> **WHAT THE TASK ASKS**:
Which lines in the material below contain the string "autoBeamOff"? Pull out each of those lines in full.

Extracted records:

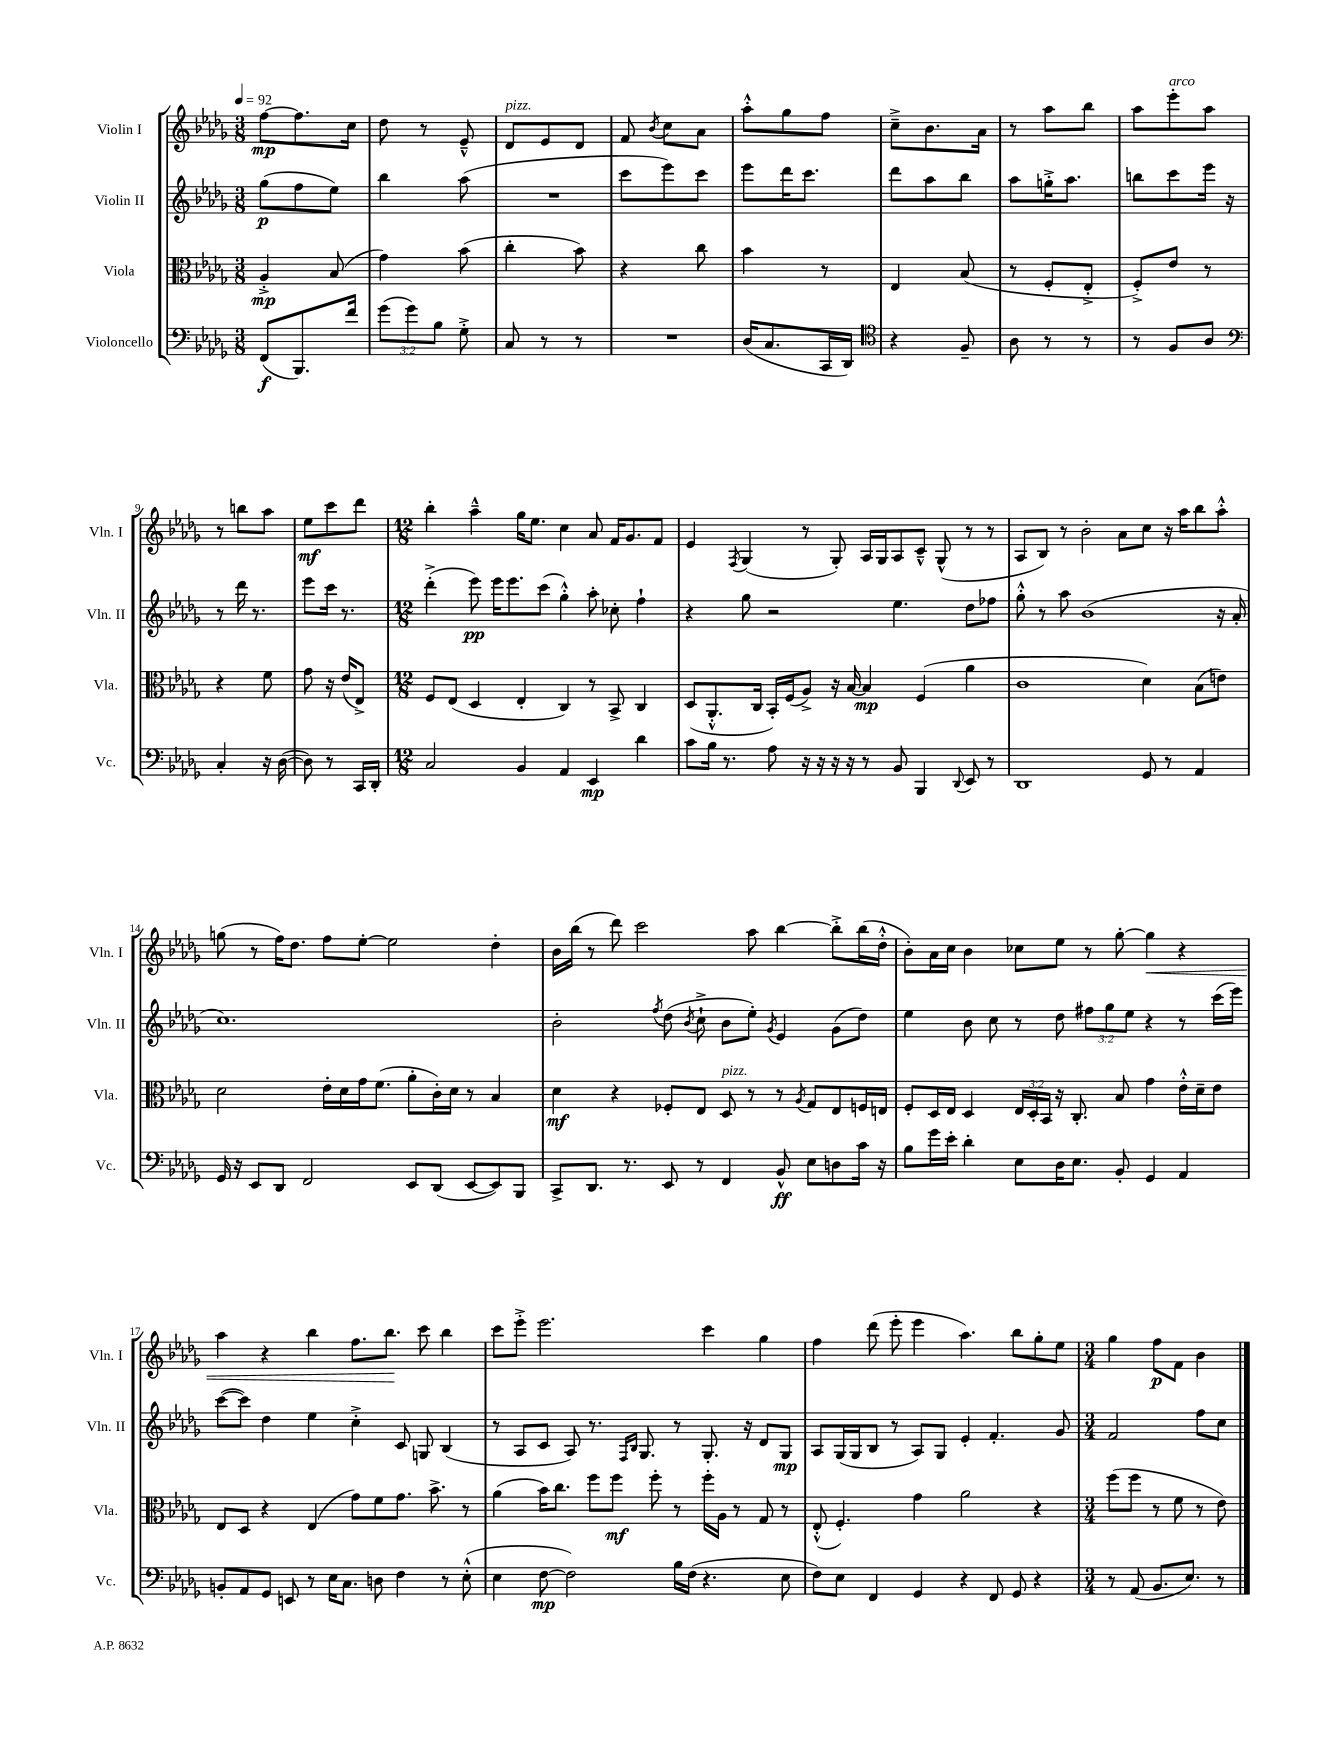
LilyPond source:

<<
\new StaffGroup <<
\new Staff = "s0" \with { instrumentName = "Violin I" shortInstrumentName = "Vln. I" } {
    \clef treble \key des \major \numericTimeSignature \time 3/8 \tempo 4 = 92
    \autoBeamOff f''8[~\mp f''8. c''16] |
    des''8 r8 ees'8---^ |
    des'8[^\markup { \italic "pizz." } ees'8 des'8] |
    f'8 \acciaccatura { bes'8 } c''8[ aes'8] |
    aes''8[-.-^ ges''8 f''8] |
    c''8[---> bes'8. aes'16] |
    r8 aes''8[ bes''8] |
    aes''8[ ees'''8-.^\markup { \italic "arco" } aes''8] |
    r8 b''8[ aes''8] |
    ees''8[\mf c'''8 des'''8] |
    \numericTimeSignature \time 12/8 bes''4-. aes''4---^ ges''16[ ees''8.] c''4 aes'8 f'16[ ges'8. f'8] |
    ees'4 \acciaccatura { f8 } ges4( r8 ges8-.) aes16[ ges16 aes8 c'8]---^ ges8-^( r8 r8 |
    aes8[ bes8]) r8 bes'2-. aes'8[ c''8] r16 aes''16[ bes''8 aes''8]-.-^ |
    g''8( r8 f''16[) des''8.] f''8[ ees''8]~-. ees''2 des''4-. |
    bes'16[ bes''16]( r8 des'''8) c'''2 aes''8 bes''4~ bes''8[-.-> bes''16( des''16]-.-^ |
    bes'8[-.) aes'16 c''16] bes'4 ces''8[ ees''8] r8 ges''8~-. ges''4\< r4 |
    aes''4 r4 bes''4 f''8.[ bes''8.]\! c'''8 bes''4 |
    c'''8[ ees'''8]-.-> ees'''2. c'''4 ges''4 |
    f''4 des'''8( ees'''8-. ees'''4 aes''4.) bes''8[ ges''8-. ees''8] |
    \numericTimeSignature \time 3/4 ges''4 f''8[\p f'8] bes'4 \bar "|." |
}
\new Staff = "s1" \with { instrumentName = "Violin II" shortInstrumentName = "Vln. II" } {
    \clef treble \key des \major \numericTimeSignature \time 3/8 \override Staff.TupletNumber.text = #tuplet-number::calc-fraction-text
    \autoBeamOff ges''8[\p( f''8 ees''8]) |
    bes''4 aes''8( |
    R4. |
    c'''8[ ees'''8) c'''8] |
    ees'''8[ des'''16 c'''8.] |
    des'''8[ aes''8 bes''8] |
    aes''8[ g''16-.-> aes''8.] |
    b''8[ c'''8 ees'''16] r16 |
    r8 des'''16 r8. |
    ees'''8[ c'''16] r8. |
    \numericTimeSignature \time 12/8 des'''4-.->( ees'''8\pp) ees'''16[ ees'''8. c'''8]( ges''4-.-^) aes''8-. ces''8-. f''4-! |
    r4 ges''8 r2 ees''4. des''8[ fes''8] |
    ges''8-.-^ r8 aes''8 bes'1( r16 aes'16-. |
    c''1.) |
    bes'2-. \acciaccatura { f''8 } des''8( \acciaccatura { bes'8 } c''8-!-> bes'8[ ees''8]-.) \acciaccatura { ges'8 } ees'4 ges'8[( des''8]) |
    ees''4 bes'8 c''8 r8 des''8 \tuplet 3/2 { fis''8[ ges''8 ees''8] } r4 r8 c'''16[( ees'''16]) |
    c'''8[~( c'''8]) des''4 ees''4 c''4-.-> c'8 g8 bes4( |
    r8 aes8[ c'8] aes8) r8. \grace { f16[ bes16] } ges8. r8 ges8.-. r16 des'8[ ges8]\mp |
    aes8[ ges16( ges16 bes8] r8 aes8[) ges8] ees'4-. f'4.-. ges'8 |
    \numericTimeSignature \time 3/4 f'2 f''8[ c''8] \bar "|." |
}
\new Staff = "s2" \with { instrumentName = "Viola" shortInstrumentName = "Vla." } {
    \clef alto \key des \major \numericTimeSignature \time 3/8 \override Staff.TupletNumber.text = #tuplet-number::calc-fraction-text
    \autoBeamOff aes4-.->\mp bes8( |
    ges'4) bes'8( |
    c''4-. bes'8) |
    r4 c''8 |
    bes'4 r8 |
    ees4 bes8( |
    r8 f8[-. ees8]-.-> |
    f8[-.->) ees'8] r8 |
    r4 f'8 |
    ges'8 r16 ees'16[( ees8]->) |
    \numericTimeSignature \time 12/8 f8[ ees8]( des4 ees4-. c4) r8 bes,8-> c4 |
    des8[( aes,8.-.-^ c16] bes,16[-.) f16( aes8]->) r16 bes16~ bes4\mp f4( aes'4 |
    c'1 des'4) bes8[( e'8]) |
    des'2 ees'16[-. des'16 ges'16 f'8.]( aes'8[-. c'16-.) des'16] r8 bes4 |
    des'4\mf r4 fes8[-. ees8] des8^\markup { \italic "pizz." } r8 r8 \acciaccatura { aes8 } ges8[ ees8 f16 e16] |
    f8[-. des16 ees16] des4 \tuplet 3/2 { ees16[ des16-. bes,16] } r16 c8.-. bes8 ges'4 ees'16[-.-^ des'16-- ees'8] |
    ees8[ des8] r4 ees4( ges'8[) f'8 ges'8.] bes'8.-> r8 |
    aes'4( bes'16[) c''8.] f''8[ f''8]\mf f''8-. r8 f''16[-. aes16] r8 ges8 r8 |
    ees8-.-^( f4.-.) ges'4 aes'2 r4 |
    \numericTimeSignature \time 3/4 f''8[( f''8] r8 f'8 r8 ees'8) \bar "|." |
}
\new Staff = "s3" \with { instrumentName = "Violoncello" shortInstrumentName = "Vc." } {
    \clef bass \key des \major \numericTimeSignature \time 3/8 \override Staff.TupletNumber.text = #tuplet-number::calc-fraction-text
    \autoBeamOff f,8[\f( bes,,8.) f'16] |
    \tuplet 3/2 { ges'8[( ges'8) bes8] } ges8-.-> |
    c8 r8 r8 |
    R4. |
    des16[( c8. c,16 des,16]) |
    \clef tenor r4 f8-- |
    aes8 r8 r8 |
    r8 f8[ aes8] |
    \clef bass c4-. r16 des16~( |
    des8) r8 c,16[ des,16]-. |
    \numericTimeSignature \time 12/8 c2 bes,4 aes,4 ees,4\mp des'4 |
    c'8[ bes16] r8. aes8 r16 r16 r16 r16 r8 bes,8 bes,,4 \appoggiatura { des,8 } ees,8 r8 |
    des,1 ges,8 r8 aes,4 |
    ges,16 r16 ees,8[ des,8] f,2 ees,8[ des,8]( ees,8[~ ees,8) bes,,8] |
    c,8[-> des,8.] r8. ees,8 r8 f,4 bes,8-^\ff ees8[ d8 c'16] r16 |
    bes8[ ges'16 ees'16]-. des'4-. ees8[ des16 ees8.] bes,8-. ges,4 aes,4 |
    b,8[-. aes,8 ges,8] e,8 r8 ees16[ c8.] d8 f4 r8 ees8-.-^( |
    ees4 f8~\mp f2) bes16[ f16]( r4. ees8 |
    f8[) ees8] f,4 ges,4 r4 f,8 ges,8 r4 |
    \numericTimeSignature \time 3/4 r8 aes,8( bes,8.[ ees8.]) r8 \bar "|." |
}
>>
>>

> **WRITTEN ANSWER**:
    \autoBeamOff f''8[~\mp f''8. c''16] |
    \autoBeamOff ges''8[\p( f''8 ees''8]) |
    \autoBeamOff aes4-.->\mp bes8( |
    \autoBeamOff f,8[\f( bes,,8.) f'16] |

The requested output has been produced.